Record set
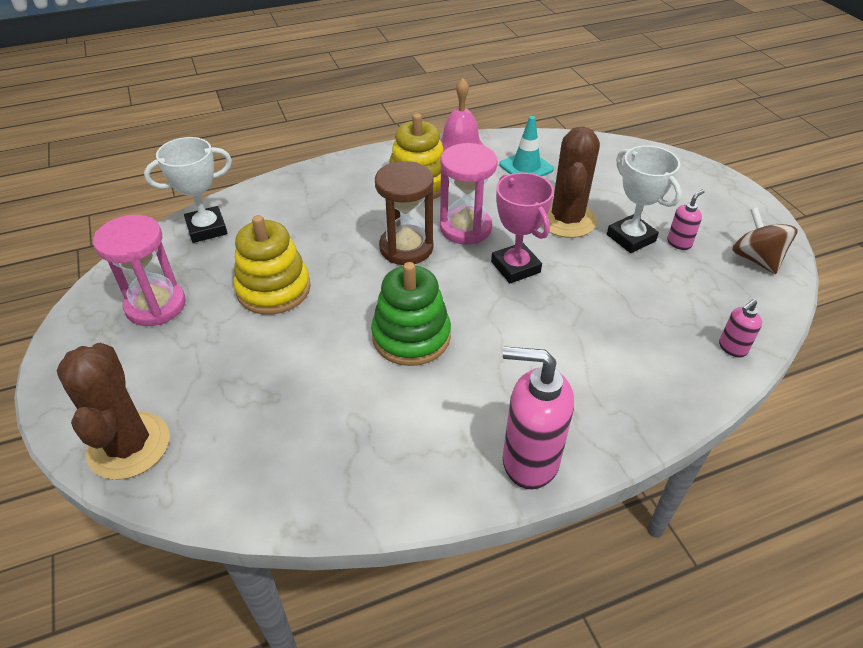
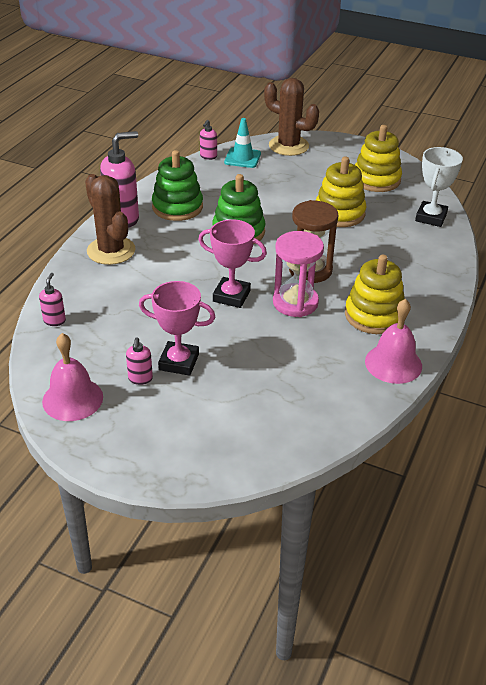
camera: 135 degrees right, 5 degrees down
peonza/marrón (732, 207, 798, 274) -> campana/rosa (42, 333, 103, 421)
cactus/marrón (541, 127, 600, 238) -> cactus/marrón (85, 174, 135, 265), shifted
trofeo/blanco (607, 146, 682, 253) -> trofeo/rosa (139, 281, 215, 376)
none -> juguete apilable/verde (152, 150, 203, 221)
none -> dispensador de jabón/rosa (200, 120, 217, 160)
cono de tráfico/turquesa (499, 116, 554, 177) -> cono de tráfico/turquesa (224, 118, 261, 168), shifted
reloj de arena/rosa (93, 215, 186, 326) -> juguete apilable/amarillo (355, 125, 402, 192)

Directions for this task
For this exercise, print all of the entries exactly as they appear, but without pictures.

Written solution
camera: 135 degrees right, 5 degrees down
peonza/marrón (732, 207, 798, 274) -> campana/rosa (42, 333, 103, 421)
cactus/marrón (541, 127, 600, 238) -> cactus/marrón (85, 174, 135, 265), shifted
trofeo/blanco (607, 146, 682, 253) -> trofeo/rosa (139, 281, 215, 376)
none -> juguete apilable/verde (152, 150, 203, 221)
none -> dispensador de jabón/rosa (200, 120, 217, 160)
cono de tráfico/turquesa (499, 116, 554, 177) -> cono de tráfico/turquesa (224, 118, 261, 168), shifted
reloj de arena/rosa (93, 215, 186, 326) -> juguete apilable/amarillo (355, 125, 402, 192)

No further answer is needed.